(REQUIRED WORK) Would you repeat each line below exactly, without the pictures?

(SUPPLIED MATERIAL)
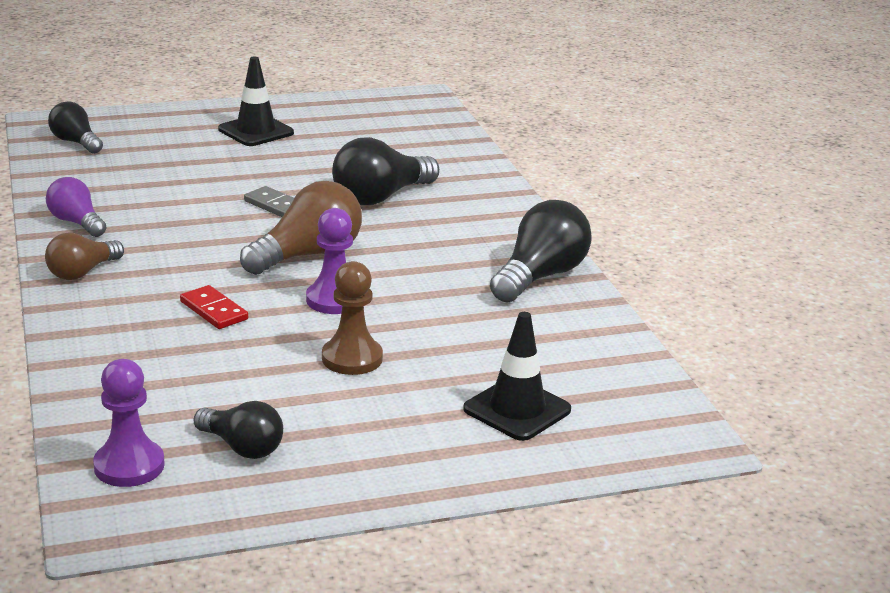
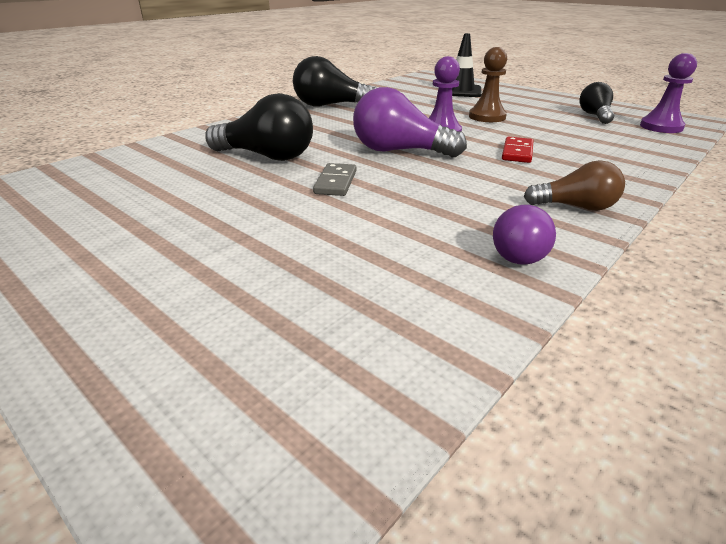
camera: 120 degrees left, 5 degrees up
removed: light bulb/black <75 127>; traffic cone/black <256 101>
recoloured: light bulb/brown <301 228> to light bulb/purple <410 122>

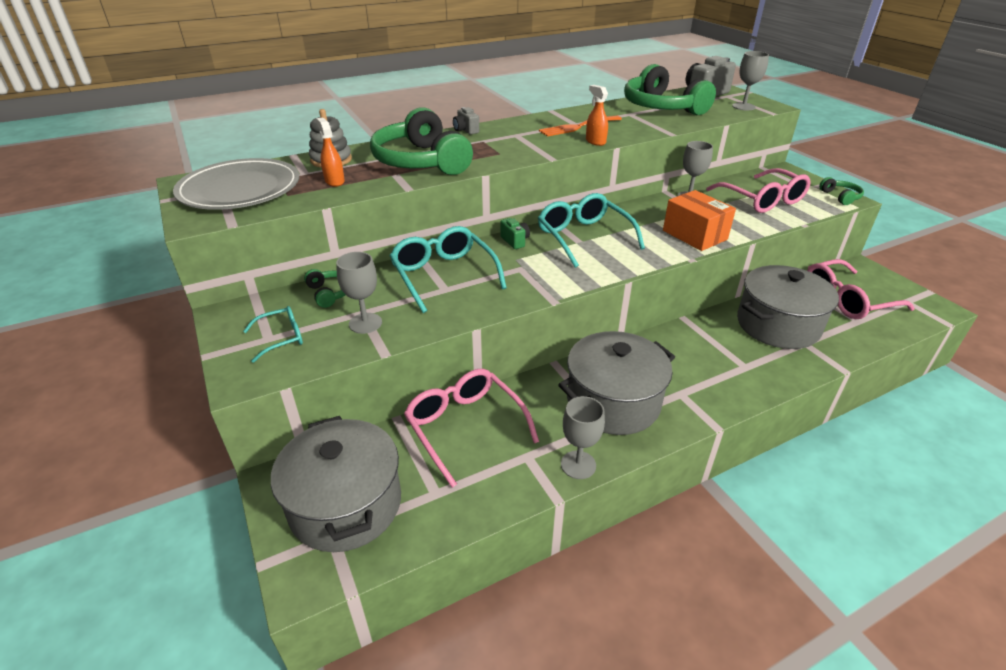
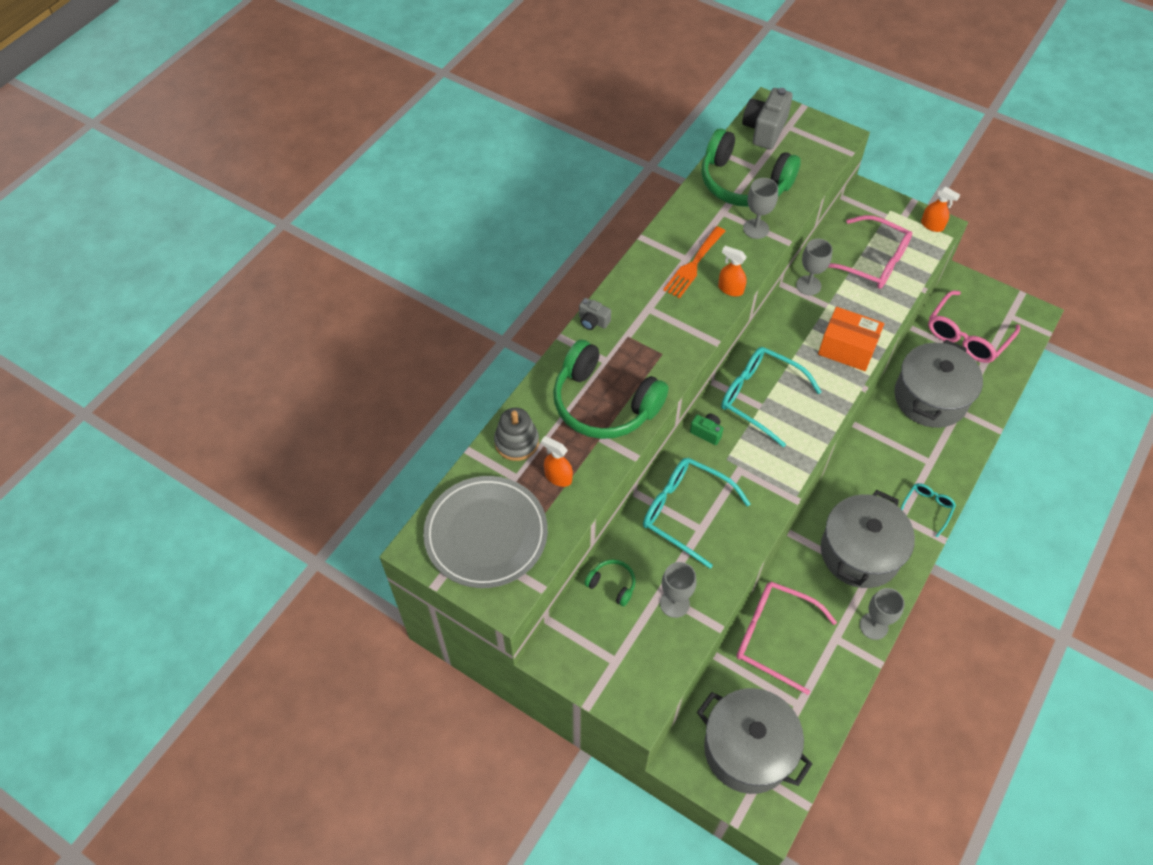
camera: 30 degrees left, 20 degrees up
moved: goblet/grey <750 80> to <760 208>; glasses/turquoise <273 334> to <928 510>
replaced: headphones/green <841 191> to spray bottle/orange <940 209>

(TASK ANSWER)
camera: 120 degrees left, 5 degrees up
removed: light bulb/black <75 127>; traffic cone/black <256 101>
recoloured: light bulb/brown <301 228> to light bulb/purple <410 122>

camera: 30 degrees left, 20 degrees up
moved: goblet/grey <750 80> to <760 208>; glasses/turquoise <273 334> to <928 510>
replaced: headphones/green <841 191> to spray bottle/orange <940 209>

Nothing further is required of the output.